**Task directions**: Among the entries below, only the lines starting at the one with "SD pin MISO: C15 -> B4" and ending at the one with "GAS1 pin AO: A1 -> A0", both included, are to be printed exactly.

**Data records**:
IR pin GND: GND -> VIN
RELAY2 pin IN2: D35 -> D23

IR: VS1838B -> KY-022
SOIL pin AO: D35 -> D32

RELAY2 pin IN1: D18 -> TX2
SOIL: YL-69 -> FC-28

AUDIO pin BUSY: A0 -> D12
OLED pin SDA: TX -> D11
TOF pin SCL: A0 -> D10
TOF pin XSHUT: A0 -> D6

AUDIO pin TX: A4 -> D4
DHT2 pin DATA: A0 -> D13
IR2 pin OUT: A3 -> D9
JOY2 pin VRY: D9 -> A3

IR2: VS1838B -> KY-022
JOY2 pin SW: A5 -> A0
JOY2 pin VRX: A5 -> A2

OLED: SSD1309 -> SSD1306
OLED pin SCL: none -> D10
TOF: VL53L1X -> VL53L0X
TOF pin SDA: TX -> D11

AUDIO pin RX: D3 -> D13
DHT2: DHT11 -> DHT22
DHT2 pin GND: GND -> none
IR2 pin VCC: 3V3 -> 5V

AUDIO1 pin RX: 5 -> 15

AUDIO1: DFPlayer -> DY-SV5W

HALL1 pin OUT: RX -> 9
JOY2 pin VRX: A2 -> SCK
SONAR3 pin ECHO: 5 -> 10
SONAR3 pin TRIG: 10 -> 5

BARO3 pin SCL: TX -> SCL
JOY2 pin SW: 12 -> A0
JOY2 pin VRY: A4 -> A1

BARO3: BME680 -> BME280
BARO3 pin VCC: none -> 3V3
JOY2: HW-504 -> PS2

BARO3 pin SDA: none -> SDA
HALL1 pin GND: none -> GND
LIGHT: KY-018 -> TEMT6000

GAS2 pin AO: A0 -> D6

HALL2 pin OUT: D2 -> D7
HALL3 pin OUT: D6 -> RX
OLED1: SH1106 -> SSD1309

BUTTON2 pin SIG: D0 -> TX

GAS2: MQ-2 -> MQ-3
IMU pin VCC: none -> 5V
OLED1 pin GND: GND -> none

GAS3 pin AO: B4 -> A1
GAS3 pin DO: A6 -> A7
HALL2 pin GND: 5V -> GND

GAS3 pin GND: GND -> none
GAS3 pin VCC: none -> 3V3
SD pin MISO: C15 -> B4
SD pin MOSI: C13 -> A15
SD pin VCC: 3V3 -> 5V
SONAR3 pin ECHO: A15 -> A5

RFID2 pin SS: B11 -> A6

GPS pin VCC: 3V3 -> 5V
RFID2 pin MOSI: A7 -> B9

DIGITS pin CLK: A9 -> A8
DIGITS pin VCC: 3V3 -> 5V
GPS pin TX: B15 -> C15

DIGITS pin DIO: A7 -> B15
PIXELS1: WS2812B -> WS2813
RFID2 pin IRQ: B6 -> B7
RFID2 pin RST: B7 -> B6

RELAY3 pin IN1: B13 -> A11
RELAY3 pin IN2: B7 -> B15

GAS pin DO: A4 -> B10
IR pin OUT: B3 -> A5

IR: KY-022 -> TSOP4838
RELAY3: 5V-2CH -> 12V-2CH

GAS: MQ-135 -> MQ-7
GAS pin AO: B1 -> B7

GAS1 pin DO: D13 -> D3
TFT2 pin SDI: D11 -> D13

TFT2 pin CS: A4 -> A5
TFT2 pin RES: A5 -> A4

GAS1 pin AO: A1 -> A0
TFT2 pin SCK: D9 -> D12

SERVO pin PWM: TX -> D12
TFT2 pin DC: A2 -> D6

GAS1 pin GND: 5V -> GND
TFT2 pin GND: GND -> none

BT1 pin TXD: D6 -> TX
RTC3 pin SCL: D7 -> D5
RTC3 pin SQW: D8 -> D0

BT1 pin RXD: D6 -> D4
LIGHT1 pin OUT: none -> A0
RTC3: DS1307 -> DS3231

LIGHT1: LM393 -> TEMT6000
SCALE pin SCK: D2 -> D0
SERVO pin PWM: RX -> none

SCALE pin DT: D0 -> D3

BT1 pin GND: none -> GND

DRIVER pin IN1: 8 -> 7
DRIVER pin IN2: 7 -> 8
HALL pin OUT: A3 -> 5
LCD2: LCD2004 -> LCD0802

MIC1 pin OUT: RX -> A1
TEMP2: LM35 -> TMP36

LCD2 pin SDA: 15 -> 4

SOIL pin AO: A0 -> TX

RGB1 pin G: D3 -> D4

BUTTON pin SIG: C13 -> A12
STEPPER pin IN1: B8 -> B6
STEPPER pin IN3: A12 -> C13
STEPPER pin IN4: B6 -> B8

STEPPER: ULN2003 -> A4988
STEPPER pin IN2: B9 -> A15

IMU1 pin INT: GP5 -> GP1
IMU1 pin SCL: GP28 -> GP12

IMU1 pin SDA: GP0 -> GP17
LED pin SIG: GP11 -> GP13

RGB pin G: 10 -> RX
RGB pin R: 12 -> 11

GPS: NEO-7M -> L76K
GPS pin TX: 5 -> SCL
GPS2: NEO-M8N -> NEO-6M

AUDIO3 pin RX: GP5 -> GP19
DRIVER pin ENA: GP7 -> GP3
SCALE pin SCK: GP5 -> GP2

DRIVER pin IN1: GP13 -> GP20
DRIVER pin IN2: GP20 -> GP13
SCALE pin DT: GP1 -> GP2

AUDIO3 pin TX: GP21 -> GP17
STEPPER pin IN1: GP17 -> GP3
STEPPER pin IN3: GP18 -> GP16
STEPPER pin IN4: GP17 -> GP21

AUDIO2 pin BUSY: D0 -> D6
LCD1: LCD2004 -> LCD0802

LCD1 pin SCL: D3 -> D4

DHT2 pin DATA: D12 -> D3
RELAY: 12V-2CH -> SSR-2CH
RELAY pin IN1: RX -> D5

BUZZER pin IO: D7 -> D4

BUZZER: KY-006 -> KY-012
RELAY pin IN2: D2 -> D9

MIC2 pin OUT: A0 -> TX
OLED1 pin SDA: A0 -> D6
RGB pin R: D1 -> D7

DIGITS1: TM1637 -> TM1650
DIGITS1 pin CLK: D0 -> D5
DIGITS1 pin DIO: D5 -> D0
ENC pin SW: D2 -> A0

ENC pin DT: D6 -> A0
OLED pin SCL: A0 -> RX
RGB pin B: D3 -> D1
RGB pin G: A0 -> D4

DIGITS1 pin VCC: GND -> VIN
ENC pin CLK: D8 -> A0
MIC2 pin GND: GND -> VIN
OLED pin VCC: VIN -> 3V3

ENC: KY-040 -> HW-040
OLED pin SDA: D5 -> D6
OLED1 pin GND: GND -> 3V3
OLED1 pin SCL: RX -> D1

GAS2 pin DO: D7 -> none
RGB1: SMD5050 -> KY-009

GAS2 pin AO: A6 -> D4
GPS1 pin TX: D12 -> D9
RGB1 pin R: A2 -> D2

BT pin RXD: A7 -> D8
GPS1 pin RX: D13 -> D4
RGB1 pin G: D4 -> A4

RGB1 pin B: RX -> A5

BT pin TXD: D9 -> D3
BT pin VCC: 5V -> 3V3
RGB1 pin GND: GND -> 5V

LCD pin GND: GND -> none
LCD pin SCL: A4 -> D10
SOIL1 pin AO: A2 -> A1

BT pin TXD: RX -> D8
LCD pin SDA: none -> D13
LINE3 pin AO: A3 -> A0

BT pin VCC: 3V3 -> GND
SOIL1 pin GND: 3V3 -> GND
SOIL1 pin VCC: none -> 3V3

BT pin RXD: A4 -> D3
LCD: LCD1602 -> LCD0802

**Your solution**:
SD pin MISO: C15 -> B4
SD pin MOSI: C13 -> A15
SD pin VCC: 3V3 -> 5V
SONAR3 pin ECHO: A15 -> A5

RFID2 pin SS: B11 -> A6

GPS pin VCC: 3V3 -> 5V
RFID2 pin MOSI: A7 -> B9

DIGITS pin CLK: A9 -> A8
DIGITS pin VCC: 3V3 -> 5V
GPS pin TX: B15 -> C15

DIGITS pin DIO: A7 -> B15
PIXELS1: WS2812B -> WS2813
RFID2 pin IRQ: B6 -> B7
RFID2 pin RST: B7 -> B6

RELAY3 pin IN1: B13 -> A11
RELAY3 pin IN2: B7 -> B15

GAS pin DO: A4 -> B10
IR pin OUT: B3 -> A5

IR: KY-022 -> TSOP4838
RELAY3: 5V-2CH -> 12V-2CH

GAS: MQ-135 -> MQ-7
GAS pin AO: B1 -> B7

GAS1 pin DO: D13 -> D3
TFT2 pin SDI: D11 -> D13

TFT2 pin CS: A4 -> A5
TFT2 pin RES: A5 -> A4

GAS1 pin AO: A1 -> A0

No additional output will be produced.